> What is required
Starting at the first line of the data below, retype every line up to and including the one containing "(610, 170) = (123, 408): turquoise".

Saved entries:
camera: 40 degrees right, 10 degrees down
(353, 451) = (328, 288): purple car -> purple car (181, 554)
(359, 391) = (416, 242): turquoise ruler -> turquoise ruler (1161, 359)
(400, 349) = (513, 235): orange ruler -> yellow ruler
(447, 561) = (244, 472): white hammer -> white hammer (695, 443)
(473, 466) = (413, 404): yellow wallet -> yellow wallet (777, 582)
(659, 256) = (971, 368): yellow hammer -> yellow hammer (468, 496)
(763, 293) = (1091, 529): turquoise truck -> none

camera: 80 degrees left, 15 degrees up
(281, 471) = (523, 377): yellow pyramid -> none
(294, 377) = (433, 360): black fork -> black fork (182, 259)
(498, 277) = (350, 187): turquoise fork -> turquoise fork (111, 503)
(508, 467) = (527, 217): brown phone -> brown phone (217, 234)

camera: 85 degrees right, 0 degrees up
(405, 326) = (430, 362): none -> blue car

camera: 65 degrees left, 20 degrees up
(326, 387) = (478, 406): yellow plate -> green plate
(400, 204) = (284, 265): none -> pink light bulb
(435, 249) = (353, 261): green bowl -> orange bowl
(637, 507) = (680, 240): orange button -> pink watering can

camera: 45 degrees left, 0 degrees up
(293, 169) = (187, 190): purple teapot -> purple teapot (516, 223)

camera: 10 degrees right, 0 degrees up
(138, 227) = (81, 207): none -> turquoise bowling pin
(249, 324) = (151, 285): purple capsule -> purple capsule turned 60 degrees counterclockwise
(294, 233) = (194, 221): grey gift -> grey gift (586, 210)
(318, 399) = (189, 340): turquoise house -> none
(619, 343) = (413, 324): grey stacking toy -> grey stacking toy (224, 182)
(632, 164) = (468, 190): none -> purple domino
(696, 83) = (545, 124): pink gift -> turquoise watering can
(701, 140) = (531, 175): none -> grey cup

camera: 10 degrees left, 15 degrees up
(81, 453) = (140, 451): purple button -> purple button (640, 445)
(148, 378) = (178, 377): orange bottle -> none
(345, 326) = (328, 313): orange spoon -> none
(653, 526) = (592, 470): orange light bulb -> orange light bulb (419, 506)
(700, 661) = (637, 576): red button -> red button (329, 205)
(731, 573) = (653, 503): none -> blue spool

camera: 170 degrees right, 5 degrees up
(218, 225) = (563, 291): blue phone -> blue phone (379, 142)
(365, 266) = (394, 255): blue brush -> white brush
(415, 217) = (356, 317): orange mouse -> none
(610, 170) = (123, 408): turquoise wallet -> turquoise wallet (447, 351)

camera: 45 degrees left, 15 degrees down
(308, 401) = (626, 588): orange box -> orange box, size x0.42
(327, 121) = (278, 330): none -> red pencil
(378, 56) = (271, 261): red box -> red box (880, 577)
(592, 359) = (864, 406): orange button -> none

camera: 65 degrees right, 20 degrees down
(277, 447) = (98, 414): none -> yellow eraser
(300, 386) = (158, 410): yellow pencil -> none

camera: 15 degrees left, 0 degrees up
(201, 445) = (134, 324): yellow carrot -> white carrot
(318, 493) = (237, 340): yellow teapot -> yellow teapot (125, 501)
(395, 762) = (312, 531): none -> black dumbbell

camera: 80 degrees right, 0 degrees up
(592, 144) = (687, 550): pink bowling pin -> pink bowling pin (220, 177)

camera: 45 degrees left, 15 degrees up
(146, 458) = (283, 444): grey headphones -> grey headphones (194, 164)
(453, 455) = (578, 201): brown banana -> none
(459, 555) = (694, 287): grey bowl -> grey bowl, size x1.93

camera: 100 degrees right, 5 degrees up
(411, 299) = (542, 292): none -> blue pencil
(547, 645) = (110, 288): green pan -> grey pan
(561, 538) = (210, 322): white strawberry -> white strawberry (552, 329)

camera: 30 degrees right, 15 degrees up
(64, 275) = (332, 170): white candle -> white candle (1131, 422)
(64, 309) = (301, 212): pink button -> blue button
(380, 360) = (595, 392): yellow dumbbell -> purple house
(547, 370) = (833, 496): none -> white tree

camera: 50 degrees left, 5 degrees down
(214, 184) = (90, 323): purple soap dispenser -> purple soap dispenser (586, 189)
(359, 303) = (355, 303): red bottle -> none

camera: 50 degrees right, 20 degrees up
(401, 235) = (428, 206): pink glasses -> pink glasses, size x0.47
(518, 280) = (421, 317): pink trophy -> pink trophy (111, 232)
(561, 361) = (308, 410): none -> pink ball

> Final answer
camera: 40 degrees right, 10 degrees down
(353, 451) = (328, 288): purple car -> purple car (181, 554)
(359, 391) = (416, 242): turquoise ruler -> turquoise ruler (1161, 359)
(400, 349) = (513, 235): orange ruler -> yellow ruler
(447, 561) = (244, 472): white hammer -> white hammer (695, 443)
(473, 466) = (413, 404): yellow wallet -> yellow wallet (777, 582)
(659, 256) = (971, 368): yellow hammer -> yellow hammer (468, 496)
(763, 293) = (1091, 529): turquoise truck -> none

camera: 80 degrees left, 15 degrees up
(281, 471) = (523, 377): yellow pyramid -> none
(294, 377) = (433, 360): black fork -> black fork (182, 259)
(498, 277) = (350, 187): turquoise fork -> turquoise fork (111, 503)
(508, 467) = (527, 217): brown phone -> brown phone (217, 234)

camera: 85 degrees right, 0 degrees up
(405, 326) = (430, 362): none -> blue car

camera: 65 degrees left, 20 degrees up
(326, 387) = (478, 406): yellow plate -> green plate
(400, 204) = (284, 265): none -> pink light bulb
(435, 249) = (353, 261): green bowl -> orange bowl
(637, 507) = (680, 240): orange button -> pink watering can

camera: 45 degrees left, 0 degrees up
(293, 169) = (187, 190): purple teapot -> purple teapot (516, 223)

camera: 10 degrees right, 0 degrees up
(138, 227) = (81, 207): none -> turquoise bowling pin
(249, 324) = (151, 285): purple capsule -> purple capsule turned 60 degrees counterclockwise
(294, 233) = (194, 221): grey gift -> grey gift (586, 210)
(318, 399) = (189, 340): turquoise house -> none
(619, 343) = (413, 324): grey stacking toy -> grey stacking toy (224, 182)
(632, 164) = (468, 190): none -> purple domino
(696, 83) = (545, 124): pink gift -> turquoise watering can
(701, 140) = (531, 175): none -> grey cup

camera: 10 degrees left, 15 degrees up
(81, 453) = (140, 451): purple button -> purple button (640, 445)
(148, 378) = (178, 377): orange bottle -> none
(345, 326) = (328, 313): orange spoon -> none
(653, 526) = (592, 470): orange light bulb -> orange light bulb (419, 506)
(700, 661) = (637, 576): red button -> red button (329, 205)
(731, 573) = (653, 503): none -> blue spool

camera: 170 degrees right, 5 degrees up
(218, 225) = (563, 291): blue phone -> blue phone (379, 142)
(365, 266) = (394, 255): blue brush -> white brush
(415, 217) = (356, 317): orange mouse -> none
(610, 170) = (123, 408): turquoise wallet -> turquoise wallet (447, 351)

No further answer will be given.